Excerpts from a dataset
================================
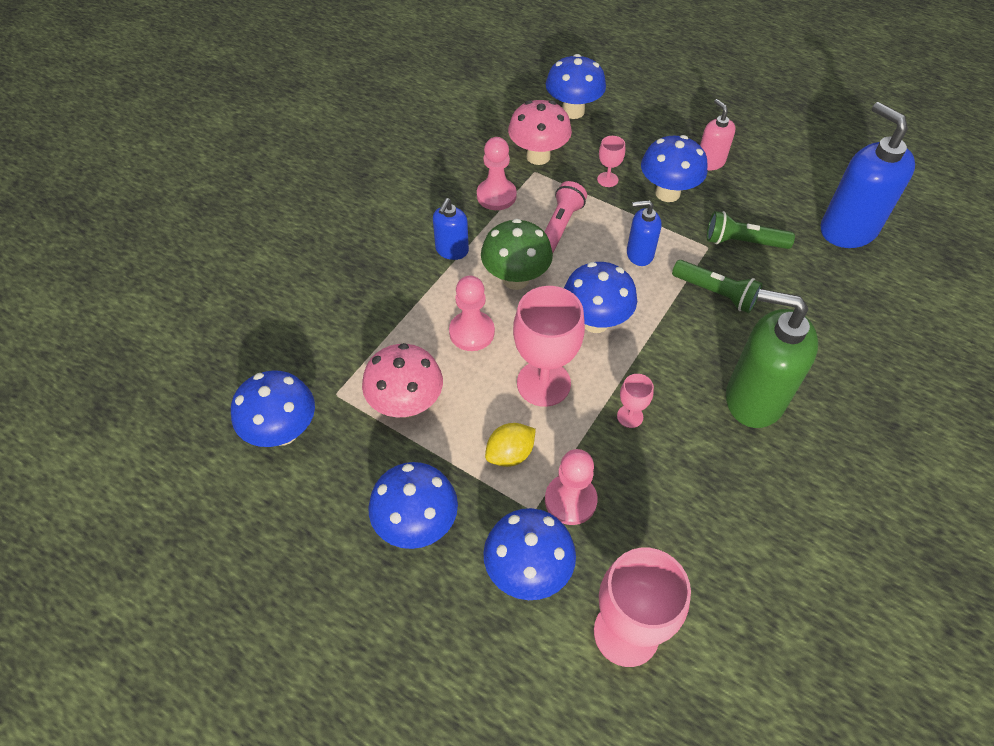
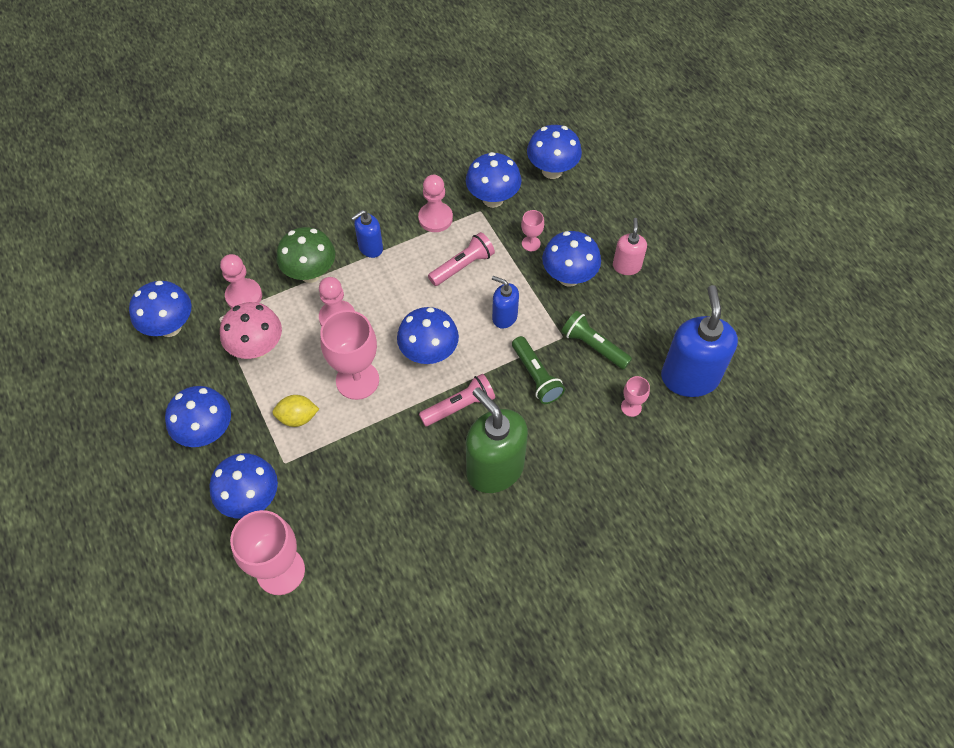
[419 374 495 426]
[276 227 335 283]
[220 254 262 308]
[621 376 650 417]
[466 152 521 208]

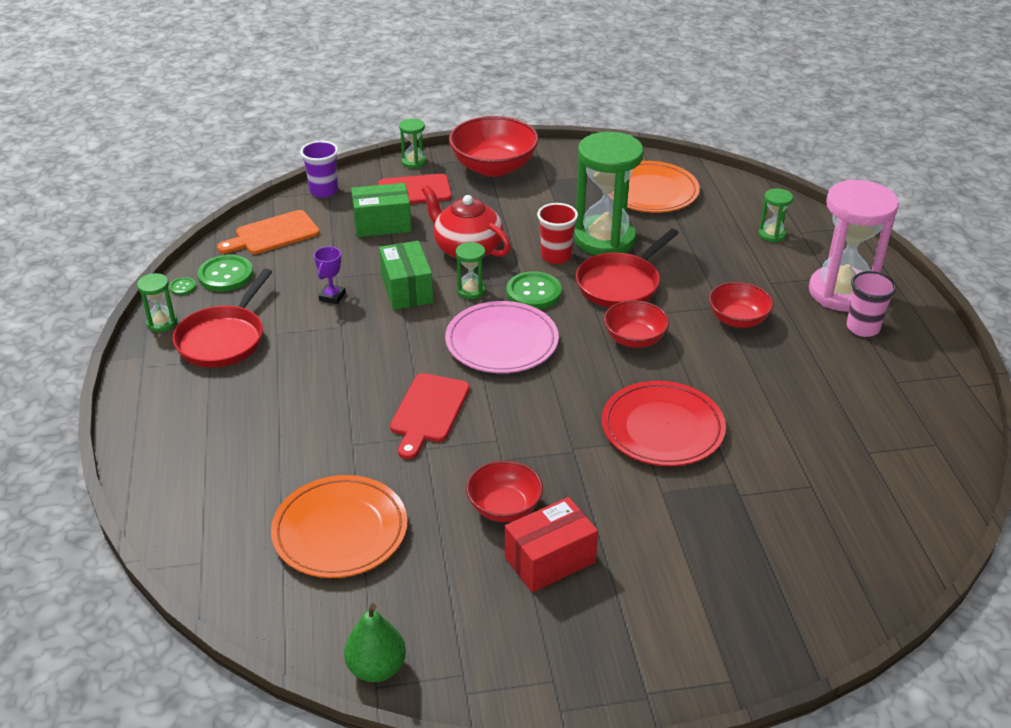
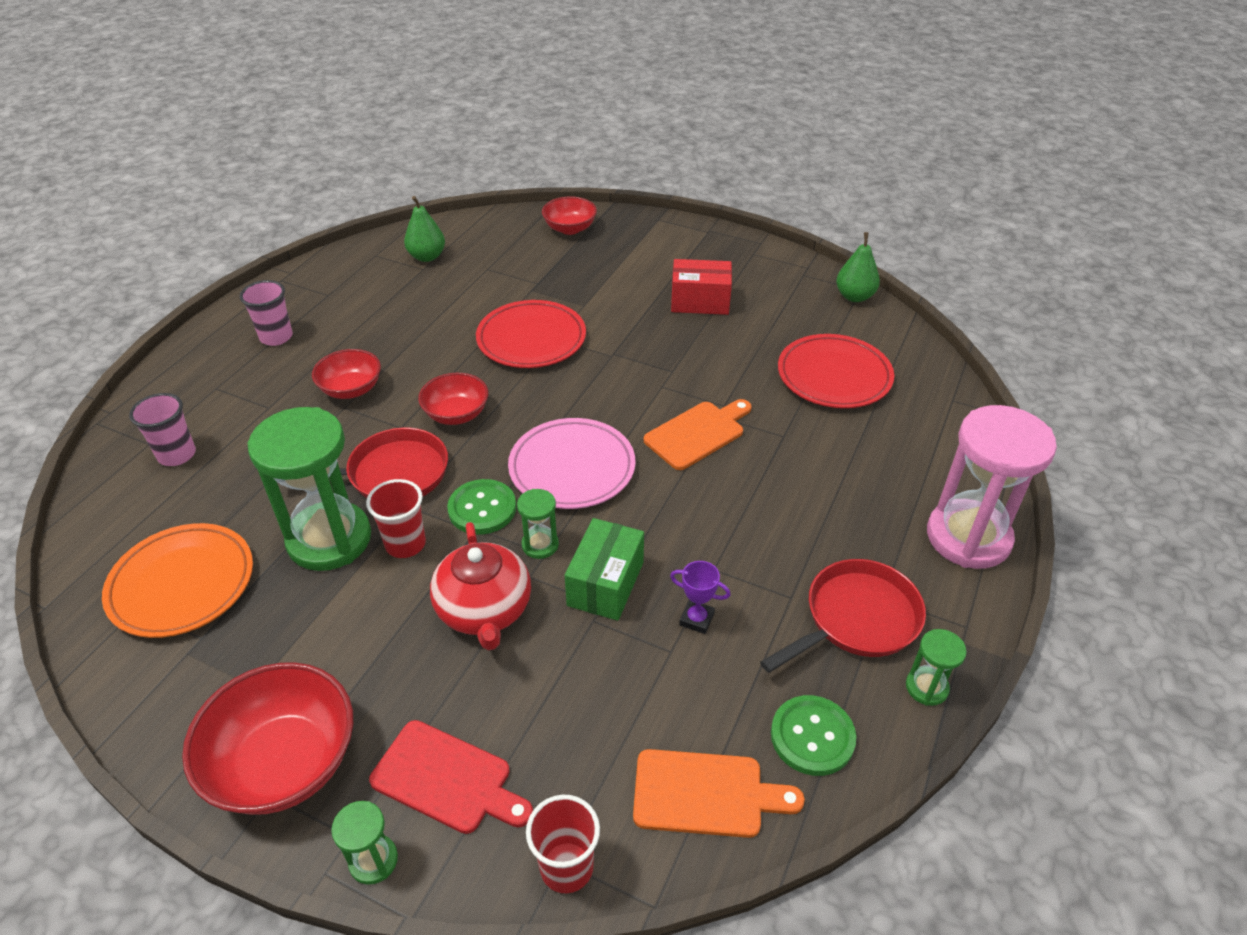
[169 277 196 295] (first image)
[351 183 412 237] (first image)
[404 196 445 262]
[542 196 597 235]
[927 405 1057 569]
[129 393 196 466]
[778 334 894 408]
[526 795 600 893]
[644 399 752 470]
[670 561 730 634]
================================
Copy exactly the lines from the one containing "[276 227 335 283]" through the final line of the records above, both included, and leave out any pictures.

* **Task answer**
[276 227 335 283]
[220 254 262 308]
[621 376 650 417]
[466 152 521 208]

[169 277 196 295] (first image)
[351 183 412 237] (first image)
[404 196 445 262]
[542 196 597 235]
[927 405 1057 569]
[129 393 196 466]
[778 334 894 408]
[526 795 600 893]
[644 399 752 470]
[670 561 730 634]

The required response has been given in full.